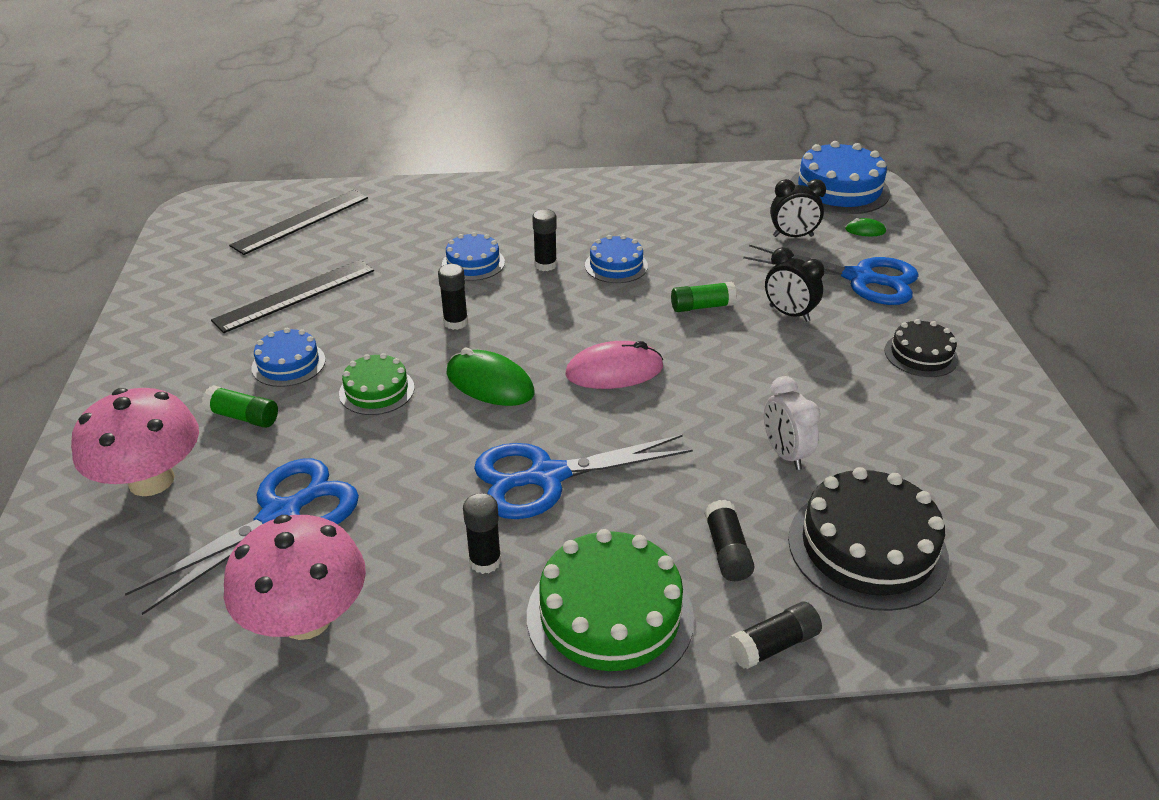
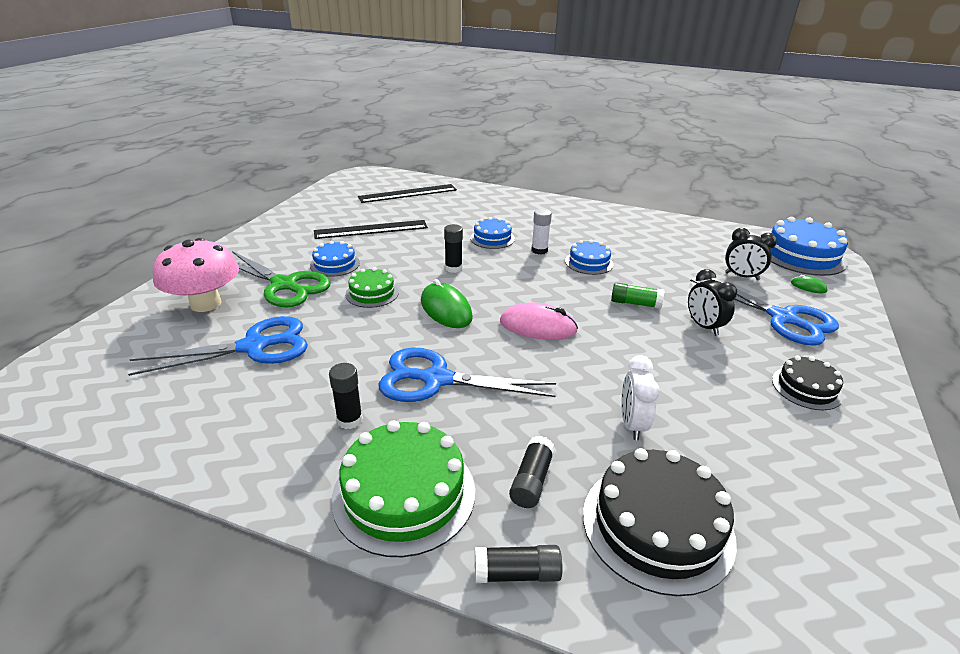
camera: 25 degrees right, 5 degrees down
(243, 417) = (284, 285): green glue stick -> green scissors
(306, 619) = (211, 414): pink mushroom -> none
(545, 265) = (539, 250): black glue stick -> white glue stick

————————

■ WORK TO COMPLETE:
All lines from the one containing "(306, 619) = (211, 414): pink" to the last line above should be reproduced exactly, and no other lines should be given.

■ YOUR RESPONSE:
(306, 619) = (211, 414): pink mushroom -> none
(545, 265) = (539, 250): black glue stick -> white glue stick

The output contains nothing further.